* **ABOUT THIS EXERCISE**
Find how many lines in the material below contain the word "pencil" and give only that number.
*** Opening INPUT ***
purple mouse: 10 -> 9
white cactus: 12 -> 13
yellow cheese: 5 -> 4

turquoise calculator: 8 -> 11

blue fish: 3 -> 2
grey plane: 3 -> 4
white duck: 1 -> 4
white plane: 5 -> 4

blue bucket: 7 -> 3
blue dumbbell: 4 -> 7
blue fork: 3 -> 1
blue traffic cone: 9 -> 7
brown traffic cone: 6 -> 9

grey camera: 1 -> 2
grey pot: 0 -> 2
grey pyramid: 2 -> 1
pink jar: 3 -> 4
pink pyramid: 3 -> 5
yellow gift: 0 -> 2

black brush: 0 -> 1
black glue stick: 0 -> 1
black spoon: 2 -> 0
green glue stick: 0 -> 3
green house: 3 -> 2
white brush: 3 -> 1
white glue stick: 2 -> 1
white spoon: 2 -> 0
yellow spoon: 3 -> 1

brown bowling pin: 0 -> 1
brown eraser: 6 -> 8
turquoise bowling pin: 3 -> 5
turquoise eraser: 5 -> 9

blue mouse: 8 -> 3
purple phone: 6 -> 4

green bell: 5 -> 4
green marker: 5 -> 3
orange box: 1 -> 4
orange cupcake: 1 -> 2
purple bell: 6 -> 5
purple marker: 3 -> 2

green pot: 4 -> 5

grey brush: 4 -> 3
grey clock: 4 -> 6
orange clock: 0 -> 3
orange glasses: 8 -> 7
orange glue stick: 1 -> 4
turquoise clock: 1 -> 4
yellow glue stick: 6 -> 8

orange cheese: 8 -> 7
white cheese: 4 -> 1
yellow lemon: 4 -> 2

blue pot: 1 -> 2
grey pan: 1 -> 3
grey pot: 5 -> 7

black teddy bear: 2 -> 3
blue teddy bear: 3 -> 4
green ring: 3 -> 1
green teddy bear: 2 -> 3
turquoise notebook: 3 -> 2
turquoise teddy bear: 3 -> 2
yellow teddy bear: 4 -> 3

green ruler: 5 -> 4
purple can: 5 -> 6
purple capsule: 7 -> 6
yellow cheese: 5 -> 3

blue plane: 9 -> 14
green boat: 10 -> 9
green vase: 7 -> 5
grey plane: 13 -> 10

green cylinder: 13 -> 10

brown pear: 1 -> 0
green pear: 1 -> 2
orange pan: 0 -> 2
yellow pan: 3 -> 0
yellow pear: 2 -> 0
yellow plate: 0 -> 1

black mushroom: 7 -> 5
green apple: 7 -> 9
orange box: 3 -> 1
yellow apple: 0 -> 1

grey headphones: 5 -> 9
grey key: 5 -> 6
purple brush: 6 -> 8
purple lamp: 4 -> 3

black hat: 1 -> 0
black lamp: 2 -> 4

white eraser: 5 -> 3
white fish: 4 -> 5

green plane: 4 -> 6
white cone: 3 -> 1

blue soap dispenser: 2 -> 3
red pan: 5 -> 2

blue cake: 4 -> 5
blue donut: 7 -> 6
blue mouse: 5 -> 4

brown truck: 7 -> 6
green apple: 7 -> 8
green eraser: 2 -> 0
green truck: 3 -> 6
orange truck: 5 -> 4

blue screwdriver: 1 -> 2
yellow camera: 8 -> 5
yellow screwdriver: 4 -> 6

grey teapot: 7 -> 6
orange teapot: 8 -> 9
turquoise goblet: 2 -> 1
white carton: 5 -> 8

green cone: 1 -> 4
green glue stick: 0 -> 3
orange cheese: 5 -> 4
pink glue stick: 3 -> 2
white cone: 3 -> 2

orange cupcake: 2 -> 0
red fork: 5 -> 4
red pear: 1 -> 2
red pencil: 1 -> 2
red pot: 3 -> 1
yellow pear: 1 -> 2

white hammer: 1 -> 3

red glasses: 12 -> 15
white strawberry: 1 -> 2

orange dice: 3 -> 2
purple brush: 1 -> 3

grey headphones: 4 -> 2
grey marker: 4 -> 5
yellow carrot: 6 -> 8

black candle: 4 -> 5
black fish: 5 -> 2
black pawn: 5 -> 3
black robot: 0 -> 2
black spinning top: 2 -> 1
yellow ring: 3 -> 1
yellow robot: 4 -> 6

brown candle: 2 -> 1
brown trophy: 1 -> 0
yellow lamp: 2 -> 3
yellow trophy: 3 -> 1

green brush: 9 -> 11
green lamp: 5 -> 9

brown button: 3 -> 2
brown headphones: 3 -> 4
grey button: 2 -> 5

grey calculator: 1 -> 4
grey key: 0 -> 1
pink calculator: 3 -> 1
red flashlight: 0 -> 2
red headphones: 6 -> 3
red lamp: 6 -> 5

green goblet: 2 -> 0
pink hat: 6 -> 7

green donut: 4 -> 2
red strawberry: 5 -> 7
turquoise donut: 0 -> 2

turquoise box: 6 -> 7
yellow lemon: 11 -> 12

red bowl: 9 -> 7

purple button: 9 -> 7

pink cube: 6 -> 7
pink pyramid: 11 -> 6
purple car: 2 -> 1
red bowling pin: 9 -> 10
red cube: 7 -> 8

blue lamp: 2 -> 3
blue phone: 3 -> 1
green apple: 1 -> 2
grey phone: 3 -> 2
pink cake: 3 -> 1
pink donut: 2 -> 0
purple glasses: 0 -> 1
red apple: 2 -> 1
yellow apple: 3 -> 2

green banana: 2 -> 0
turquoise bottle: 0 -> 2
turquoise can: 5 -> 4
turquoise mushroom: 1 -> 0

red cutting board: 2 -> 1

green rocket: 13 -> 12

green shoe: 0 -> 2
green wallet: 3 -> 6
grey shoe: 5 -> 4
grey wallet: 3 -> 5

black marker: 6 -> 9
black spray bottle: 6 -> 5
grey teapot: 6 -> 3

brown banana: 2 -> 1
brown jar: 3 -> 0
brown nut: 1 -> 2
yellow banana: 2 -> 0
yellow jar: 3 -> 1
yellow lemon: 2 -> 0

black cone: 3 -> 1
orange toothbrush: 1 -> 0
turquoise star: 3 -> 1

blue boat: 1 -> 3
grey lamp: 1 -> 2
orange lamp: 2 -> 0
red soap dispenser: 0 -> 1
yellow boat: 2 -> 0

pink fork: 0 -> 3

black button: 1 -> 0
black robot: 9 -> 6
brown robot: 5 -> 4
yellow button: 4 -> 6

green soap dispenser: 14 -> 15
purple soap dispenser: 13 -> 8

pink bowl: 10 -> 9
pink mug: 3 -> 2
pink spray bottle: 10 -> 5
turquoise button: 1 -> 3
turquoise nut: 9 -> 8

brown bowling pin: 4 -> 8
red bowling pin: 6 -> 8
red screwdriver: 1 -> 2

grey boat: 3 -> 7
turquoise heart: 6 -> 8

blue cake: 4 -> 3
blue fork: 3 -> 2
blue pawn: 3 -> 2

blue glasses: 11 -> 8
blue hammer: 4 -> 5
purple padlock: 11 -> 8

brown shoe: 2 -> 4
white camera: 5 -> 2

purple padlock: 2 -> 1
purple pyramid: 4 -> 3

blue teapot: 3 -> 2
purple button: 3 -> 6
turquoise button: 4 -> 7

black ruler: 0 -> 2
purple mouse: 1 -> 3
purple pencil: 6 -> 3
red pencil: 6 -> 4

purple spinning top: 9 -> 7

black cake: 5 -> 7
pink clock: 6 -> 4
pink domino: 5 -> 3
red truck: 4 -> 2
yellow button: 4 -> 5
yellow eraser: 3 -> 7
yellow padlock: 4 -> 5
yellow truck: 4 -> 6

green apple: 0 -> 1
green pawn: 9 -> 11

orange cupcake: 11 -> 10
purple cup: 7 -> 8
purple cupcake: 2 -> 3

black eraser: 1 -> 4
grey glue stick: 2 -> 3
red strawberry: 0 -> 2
*** Closing INPUT ***
* **SOLUTION FOR THIS TASK**
3